The data:

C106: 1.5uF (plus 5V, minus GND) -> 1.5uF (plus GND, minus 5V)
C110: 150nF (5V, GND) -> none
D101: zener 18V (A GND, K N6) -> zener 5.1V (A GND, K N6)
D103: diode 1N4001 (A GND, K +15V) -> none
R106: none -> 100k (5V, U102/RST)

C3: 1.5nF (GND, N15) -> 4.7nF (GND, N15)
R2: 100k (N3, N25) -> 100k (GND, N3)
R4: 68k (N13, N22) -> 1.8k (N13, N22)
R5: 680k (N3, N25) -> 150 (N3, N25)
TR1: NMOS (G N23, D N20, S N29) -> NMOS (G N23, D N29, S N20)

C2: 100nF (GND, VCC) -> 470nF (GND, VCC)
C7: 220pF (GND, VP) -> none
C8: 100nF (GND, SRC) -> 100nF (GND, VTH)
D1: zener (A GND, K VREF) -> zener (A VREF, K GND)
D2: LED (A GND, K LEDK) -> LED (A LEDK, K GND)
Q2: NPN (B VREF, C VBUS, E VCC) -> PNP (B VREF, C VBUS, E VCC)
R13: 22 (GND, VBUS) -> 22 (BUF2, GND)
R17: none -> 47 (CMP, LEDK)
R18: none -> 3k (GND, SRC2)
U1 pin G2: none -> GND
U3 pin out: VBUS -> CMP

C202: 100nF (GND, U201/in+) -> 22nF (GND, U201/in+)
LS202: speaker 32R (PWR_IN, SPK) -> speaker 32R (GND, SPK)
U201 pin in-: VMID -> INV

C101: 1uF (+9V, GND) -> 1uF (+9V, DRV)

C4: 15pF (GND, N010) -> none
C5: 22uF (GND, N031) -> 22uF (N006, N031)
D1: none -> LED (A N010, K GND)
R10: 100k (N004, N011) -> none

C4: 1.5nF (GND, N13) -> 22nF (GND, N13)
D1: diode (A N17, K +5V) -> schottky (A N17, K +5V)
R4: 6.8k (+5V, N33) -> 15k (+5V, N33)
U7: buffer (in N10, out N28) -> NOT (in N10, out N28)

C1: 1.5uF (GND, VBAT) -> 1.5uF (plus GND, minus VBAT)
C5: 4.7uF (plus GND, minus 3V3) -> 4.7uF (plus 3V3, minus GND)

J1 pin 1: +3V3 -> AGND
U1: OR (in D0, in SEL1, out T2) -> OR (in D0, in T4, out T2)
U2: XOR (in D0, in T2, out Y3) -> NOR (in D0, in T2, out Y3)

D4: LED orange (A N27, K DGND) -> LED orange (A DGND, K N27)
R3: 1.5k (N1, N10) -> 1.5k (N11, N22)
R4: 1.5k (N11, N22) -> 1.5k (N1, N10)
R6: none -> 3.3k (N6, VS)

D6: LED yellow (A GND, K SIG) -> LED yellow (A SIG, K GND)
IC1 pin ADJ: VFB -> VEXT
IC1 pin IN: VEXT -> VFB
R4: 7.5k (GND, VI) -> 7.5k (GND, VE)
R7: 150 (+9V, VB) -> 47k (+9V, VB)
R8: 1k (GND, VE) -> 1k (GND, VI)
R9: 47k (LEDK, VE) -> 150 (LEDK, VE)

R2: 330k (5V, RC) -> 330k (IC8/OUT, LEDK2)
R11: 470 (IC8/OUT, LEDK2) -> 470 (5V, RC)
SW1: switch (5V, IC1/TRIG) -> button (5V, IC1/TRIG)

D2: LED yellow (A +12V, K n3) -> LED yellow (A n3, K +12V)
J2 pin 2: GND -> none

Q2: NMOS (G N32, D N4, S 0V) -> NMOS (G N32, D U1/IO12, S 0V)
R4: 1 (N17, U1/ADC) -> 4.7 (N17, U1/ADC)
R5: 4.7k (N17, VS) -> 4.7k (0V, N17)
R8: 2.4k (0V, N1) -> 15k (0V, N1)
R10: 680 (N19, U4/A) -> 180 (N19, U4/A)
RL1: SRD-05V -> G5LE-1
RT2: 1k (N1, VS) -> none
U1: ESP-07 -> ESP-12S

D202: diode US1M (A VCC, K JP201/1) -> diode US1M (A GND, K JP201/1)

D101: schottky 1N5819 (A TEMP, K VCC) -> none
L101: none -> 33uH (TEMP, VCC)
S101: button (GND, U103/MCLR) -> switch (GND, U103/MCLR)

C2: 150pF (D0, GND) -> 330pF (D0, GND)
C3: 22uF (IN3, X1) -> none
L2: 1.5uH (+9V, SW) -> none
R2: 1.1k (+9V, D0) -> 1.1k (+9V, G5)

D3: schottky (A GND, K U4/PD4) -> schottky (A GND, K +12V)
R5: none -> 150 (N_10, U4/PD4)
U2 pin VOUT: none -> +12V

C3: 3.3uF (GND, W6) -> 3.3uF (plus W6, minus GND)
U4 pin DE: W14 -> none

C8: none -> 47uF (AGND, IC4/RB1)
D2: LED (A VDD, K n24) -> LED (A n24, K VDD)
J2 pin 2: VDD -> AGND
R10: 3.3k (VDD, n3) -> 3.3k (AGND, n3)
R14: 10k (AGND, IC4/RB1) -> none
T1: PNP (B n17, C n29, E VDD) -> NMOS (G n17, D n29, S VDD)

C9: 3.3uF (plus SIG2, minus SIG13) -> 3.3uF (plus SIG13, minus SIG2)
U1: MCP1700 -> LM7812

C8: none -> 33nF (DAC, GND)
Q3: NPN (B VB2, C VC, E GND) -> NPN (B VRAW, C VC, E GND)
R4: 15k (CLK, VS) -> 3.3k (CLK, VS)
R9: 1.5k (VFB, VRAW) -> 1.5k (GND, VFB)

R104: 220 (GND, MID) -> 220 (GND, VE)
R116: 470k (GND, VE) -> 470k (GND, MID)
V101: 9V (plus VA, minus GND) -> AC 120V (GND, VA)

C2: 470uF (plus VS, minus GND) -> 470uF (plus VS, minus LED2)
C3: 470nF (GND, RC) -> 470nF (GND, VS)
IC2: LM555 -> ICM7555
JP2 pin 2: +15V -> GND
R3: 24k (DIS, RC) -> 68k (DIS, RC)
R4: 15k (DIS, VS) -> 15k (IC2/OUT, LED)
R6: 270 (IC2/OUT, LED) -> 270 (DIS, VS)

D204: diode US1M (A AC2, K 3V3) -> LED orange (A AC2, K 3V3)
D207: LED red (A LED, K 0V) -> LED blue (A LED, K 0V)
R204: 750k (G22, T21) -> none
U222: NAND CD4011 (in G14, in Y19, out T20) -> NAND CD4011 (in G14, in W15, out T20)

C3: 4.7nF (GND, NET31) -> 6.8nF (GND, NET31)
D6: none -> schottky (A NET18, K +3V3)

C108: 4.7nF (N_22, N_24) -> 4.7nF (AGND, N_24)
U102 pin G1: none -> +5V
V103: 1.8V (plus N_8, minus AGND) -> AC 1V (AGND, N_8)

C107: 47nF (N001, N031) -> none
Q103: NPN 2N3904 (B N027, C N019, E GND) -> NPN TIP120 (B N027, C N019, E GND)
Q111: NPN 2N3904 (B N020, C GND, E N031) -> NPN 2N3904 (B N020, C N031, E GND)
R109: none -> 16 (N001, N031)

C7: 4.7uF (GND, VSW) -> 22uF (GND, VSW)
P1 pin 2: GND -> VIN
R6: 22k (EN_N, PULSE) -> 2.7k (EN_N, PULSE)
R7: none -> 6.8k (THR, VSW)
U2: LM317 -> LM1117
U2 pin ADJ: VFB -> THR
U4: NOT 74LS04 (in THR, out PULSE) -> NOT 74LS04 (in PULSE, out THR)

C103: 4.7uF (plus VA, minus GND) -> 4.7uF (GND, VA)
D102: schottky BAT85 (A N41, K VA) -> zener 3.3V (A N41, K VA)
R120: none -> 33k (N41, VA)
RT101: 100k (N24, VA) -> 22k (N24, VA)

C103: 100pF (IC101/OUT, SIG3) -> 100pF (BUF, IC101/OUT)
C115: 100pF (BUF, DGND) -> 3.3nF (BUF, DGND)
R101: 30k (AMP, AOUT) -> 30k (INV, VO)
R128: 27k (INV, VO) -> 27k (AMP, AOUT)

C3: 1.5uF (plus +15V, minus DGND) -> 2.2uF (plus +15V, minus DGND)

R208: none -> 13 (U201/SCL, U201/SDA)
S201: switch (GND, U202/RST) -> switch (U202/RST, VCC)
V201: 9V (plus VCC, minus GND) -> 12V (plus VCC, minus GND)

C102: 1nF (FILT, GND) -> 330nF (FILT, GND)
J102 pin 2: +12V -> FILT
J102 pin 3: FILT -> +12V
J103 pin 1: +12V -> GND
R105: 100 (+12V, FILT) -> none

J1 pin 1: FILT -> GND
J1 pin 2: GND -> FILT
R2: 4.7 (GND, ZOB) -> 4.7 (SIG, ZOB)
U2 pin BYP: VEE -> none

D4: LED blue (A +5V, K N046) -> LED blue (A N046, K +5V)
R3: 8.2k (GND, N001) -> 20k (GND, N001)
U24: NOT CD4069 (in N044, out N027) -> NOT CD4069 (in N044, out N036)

Problem to solve: Using the records above, write out exactly the lines between the one holding "C7: 220pF (GND, VP) -> none" and the one holding "L101: none -> 33uH (TEMP, VCC)", inclusive; leave everything else out.

Final answer:
C7: 220pF (GND, VP) -> none
C8: 100nF (GND, SRC) -> 100nF (GND, VTH)
D1: zener (A GND, K VREF) -> zener (A VREF, K GND)
D2: LED (A GND, K LEDK) -> LED (A LEDK, K GND)
Q2: NPN (B VREF, C VBUS, E VCC) -> PNP (B VREF, C VBUS, E VCC)
R13: 22 (GND, VBUS) -> 22 (BUF2, GND)
R17: none -> 47 (CMP, LEDK)
R18: none -> 3k (GND, SRC2)
U1 pin G2: none -> GND
U3 pin out: VBUS -> CMP

C202: 100nF (GND, U201/in+) -> 22nF (GND, U201/in+)
LS202: speaker 32R (PWR_IN, SPK) -> speaker 32R (GND, SPK)
U201 pin in-: VMID -> INV

C101: 1uF (+9V, GND) -> 1uF (+9V, DRV)

C4: 15pF (GND, N010) -> none
C5: 22uF (GND, N031) -> 22uF (N006, N031)
D1: none -> LED (A N010, K GND)
R10: 100k (N004, N011) -> none

C4: 1.5nF (GND, N13) -> 22nF (GND, N13)
D1: diode (A N17, K +5V) -> schottky (A N17, K +5V)
R4: 6.8k (+5V, N33) -> 15k (+5V, N33)
U7: buffer (in N10, out N28) -> NOT (in N10, out N28)

C1: 1.5uF (GND, VBAT) -> 1.5uF (plus GND, minus VBAT)
C5: 4.7uF (plus GND, minus 3V3) -> 4.7uF (plus 3V3, minus GND)

J1 pin 1: +3V3 -> AGND
U1: OR (in D0, in SEL1, out T2) -> OR (in D0, in T4, out T2)
U2: XOR (in D0, in T2, out Y3) -> NOR (in D0, in T2, out Y3)

D4: LED orange (A N27, K DGND) -> LED orange (A DGND, K N27)
R3: 1.5k (N1, N10) -> 1.5k (N11, N22)
R4: 1.5k (N11, N22) -> 1.5k (N1, N10)
R6: none -> 3.3k (N6, VS)

D6: LED yellow (A GND, K SIG) -> LED yellow (A SIG, K GND)
IC1 pin ADJ: VFB -> VEXT
IC1 pin IN: VEXT -> VFB
R4: 7.5k (GND, VI) -> 7.5k (GND, VE)
R7: 150 (+9V, VB) -> 47k (+9V, VB)
R8: 1k (GND, VE) -> 1k (GND, VI)
R9: 47k (LEDK, VE) -> 150 (LEDK, VE)

R2: 330k (5V, RC) -> 330k (IC8/OUT, LEDK2)
R11: 470 (IC8/OUT, LEDK2) -> 470 (5V, RC)
SW1: switch (5V, IC1/TRIG) -> button (5V, IC1/TRIG)

D2: LED yellow (A +12V, K n3) -> LED yellow (A n3, K +12V)
J2 pin 2: GND -> none

Q2: NMOS (G N32, D N4, S 0V) -> NMOS (G N32, D U1/IO12, S 0V)
R4: 1 (N17, U1/ADC) -> 4.7 (N17, U1/ADC)
R5: 4.7k (N17, VS) -> 4.7k (0V, N17)
R8: 2.4k (0V, N1) -> 15k (0V, N1)
R10: 680 (N19, U4/A) -> 180 (N19, U4/A)
RL1: SRD-05V -> G5LE-1
RT2: 1k (N1, VS) -> none
U1: ESP-07 -> ESP-12S

D202: diode US1M (A VCC, K JP201/1) -> diode US1M (A GND, K JP201/1)

D101: schottky 1N5819 (A TEMP, K VCC) -> none
L101: none -> 33uH (TEMP, VCC)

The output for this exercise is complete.